What is needed.
Count the lines in the records below that contain the string "numericTimeSignature". Reply with that number only.
Start of Data to use
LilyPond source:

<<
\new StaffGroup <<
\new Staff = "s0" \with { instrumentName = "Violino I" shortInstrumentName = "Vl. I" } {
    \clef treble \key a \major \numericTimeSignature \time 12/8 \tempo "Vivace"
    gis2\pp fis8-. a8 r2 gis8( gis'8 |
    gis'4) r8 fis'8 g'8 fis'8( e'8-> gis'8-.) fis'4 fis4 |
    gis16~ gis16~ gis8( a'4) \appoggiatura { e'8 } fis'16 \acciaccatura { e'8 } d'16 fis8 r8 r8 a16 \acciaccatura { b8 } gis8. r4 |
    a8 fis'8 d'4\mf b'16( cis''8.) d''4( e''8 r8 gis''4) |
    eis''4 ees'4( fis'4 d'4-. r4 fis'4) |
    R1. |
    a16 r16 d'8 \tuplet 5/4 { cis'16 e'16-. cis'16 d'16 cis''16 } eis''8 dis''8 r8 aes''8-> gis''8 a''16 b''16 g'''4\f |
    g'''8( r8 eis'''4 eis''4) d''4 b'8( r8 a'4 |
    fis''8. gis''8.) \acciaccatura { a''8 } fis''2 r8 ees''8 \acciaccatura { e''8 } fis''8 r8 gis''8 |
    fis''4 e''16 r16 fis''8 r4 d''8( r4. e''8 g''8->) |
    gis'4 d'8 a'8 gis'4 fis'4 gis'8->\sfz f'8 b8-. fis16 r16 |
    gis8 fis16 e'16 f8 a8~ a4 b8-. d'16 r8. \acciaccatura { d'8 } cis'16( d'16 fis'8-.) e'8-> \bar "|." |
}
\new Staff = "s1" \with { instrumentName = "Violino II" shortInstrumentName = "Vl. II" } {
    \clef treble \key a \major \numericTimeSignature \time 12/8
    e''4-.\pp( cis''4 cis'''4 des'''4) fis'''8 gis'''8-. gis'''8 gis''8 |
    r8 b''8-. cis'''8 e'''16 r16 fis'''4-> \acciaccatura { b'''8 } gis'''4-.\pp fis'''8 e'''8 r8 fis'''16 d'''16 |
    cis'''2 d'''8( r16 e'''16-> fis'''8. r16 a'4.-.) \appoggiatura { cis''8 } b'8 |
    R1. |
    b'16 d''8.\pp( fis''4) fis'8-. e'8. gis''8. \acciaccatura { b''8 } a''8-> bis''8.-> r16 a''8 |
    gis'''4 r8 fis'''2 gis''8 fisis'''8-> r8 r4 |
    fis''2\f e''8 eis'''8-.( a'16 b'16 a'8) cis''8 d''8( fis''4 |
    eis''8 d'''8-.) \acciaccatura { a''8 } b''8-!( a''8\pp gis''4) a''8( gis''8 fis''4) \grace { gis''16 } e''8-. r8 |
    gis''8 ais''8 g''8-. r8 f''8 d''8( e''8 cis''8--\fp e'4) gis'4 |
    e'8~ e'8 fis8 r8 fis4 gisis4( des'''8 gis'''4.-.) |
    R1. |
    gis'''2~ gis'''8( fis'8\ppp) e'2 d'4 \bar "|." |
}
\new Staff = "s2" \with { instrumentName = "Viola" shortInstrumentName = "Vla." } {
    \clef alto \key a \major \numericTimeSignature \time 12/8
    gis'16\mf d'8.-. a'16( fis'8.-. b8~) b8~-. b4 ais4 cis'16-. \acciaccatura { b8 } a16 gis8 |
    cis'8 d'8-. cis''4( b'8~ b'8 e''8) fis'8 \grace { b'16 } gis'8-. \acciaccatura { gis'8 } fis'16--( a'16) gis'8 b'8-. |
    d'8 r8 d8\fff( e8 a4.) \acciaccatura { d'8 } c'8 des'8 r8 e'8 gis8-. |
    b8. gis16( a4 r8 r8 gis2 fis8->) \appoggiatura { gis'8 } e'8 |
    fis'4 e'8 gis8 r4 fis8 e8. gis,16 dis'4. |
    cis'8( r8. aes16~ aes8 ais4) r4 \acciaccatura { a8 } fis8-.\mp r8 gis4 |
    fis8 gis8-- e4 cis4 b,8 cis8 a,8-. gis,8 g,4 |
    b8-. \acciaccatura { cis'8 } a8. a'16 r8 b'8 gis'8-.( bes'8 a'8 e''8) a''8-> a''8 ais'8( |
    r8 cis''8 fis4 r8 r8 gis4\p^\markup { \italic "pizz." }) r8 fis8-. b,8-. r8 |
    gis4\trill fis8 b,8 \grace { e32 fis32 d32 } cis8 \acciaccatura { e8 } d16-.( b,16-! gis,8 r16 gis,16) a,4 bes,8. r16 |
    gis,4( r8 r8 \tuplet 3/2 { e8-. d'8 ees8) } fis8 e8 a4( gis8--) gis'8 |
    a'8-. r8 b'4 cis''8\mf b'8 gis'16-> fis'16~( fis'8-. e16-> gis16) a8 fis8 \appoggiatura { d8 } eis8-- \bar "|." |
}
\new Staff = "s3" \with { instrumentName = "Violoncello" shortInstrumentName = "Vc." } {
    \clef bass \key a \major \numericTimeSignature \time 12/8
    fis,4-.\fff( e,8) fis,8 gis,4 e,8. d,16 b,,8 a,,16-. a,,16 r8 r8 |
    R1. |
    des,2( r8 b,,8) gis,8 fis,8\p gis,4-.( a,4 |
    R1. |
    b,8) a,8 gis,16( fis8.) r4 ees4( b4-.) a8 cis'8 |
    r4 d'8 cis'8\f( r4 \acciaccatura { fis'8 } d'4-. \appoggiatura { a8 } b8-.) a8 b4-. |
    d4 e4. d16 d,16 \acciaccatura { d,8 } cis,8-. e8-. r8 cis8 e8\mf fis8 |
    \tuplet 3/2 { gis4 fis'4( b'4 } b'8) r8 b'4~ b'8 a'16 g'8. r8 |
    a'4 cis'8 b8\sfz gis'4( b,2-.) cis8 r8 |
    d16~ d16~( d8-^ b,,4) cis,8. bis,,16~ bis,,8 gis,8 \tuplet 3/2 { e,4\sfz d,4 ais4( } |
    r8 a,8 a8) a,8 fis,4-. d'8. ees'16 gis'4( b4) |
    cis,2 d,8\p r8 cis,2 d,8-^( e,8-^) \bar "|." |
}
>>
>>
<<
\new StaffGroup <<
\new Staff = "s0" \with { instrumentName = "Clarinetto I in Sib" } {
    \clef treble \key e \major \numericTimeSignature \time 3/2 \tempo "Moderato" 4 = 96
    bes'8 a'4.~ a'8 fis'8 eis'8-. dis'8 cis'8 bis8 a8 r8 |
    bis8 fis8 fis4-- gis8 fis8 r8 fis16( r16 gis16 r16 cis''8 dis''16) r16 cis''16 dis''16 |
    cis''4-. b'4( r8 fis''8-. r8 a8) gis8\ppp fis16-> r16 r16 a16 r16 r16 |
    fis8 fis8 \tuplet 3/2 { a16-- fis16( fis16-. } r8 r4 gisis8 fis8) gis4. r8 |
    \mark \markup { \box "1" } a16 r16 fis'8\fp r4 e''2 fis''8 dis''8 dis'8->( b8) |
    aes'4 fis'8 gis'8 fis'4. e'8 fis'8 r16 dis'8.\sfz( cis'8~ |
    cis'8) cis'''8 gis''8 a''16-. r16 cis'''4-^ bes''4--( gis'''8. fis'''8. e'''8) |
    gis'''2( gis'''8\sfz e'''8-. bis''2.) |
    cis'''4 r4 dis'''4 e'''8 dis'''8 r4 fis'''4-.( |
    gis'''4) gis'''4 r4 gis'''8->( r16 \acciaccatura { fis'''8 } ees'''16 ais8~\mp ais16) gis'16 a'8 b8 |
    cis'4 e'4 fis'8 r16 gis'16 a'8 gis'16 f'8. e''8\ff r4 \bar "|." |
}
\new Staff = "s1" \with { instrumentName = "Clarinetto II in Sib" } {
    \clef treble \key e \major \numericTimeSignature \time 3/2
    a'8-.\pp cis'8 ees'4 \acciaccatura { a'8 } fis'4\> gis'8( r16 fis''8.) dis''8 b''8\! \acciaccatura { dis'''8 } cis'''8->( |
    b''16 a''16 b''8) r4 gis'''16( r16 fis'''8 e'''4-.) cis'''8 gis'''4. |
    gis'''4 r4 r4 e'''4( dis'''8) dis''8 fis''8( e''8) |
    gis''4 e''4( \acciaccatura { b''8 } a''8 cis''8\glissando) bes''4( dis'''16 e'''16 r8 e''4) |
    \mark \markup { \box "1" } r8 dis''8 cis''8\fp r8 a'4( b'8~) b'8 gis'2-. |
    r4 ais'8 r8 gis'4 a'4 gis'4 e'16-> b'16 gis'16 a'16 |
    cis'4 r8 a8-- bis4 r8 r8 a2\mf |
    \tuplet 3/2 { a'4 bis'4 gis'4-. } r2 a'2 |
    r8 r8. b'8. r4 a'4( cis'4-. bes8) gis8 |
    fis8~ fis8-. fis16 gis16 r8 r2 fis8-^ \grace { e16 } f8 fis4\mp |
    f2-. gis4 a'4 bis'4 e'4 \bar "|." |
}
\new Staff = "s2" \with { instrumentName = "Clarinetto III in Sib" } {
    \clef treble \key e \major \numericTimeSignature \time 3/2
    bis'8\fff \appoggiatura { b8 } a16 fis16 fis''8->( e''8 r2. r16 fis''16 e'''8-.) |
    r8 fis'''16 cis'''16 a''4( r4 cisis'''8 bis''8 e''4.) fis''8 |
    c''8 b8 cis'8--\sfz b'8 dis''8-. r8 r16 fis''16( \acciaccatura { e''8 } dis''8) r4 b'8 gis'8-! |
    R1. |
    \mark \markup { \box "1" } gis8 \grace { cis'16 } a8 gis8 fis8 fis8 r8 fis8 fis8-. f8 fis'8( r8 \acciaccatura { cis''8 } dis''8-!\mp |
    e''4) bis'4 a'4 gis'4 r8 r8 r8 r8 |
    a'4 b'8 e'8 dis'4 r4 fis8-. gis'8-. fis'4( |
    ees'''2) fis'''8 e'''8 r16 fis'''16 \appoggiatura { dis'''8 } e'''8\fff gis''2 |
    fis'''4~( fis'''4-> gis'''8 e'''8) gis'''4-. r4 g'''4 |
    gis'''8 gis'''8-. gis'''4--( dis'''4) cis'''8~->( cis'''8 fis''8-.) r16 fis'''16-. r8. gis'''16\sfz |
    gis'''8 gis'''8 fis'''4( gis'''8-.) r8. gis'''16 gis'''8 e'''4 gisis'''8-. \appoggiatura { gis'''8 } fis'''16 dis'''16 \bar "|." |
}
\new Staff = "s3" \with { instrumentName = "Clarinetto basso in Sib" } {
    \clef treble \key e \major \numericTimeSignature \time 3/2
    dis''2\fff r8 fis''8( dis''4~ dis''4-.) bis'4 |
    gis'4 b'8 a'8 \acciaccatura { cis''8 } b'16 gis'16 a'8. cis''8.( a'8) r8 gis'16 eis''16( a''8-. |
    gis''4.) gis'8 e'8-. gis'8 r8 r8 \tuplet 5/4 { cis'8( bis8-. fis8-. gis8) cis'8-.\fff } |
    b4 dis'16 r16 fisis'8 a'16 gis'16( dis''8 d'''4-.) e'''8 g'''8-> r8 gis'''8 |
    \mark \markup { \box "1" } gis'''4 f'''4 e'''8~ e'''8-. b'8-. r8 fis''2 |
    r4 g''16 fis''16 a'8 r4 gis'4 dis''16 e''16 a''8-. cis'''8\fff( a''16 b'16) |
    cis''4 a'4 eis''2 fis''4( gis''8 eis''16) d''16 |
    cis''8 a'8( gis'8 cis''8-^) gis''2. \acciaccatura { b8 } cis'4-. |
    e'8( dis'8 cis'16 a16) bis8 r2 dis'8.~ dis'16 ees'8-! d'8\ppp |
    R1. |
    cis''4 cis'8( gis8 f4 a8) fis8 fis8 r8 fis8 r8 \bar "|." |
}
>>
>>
End of Data to use
Complete output.
8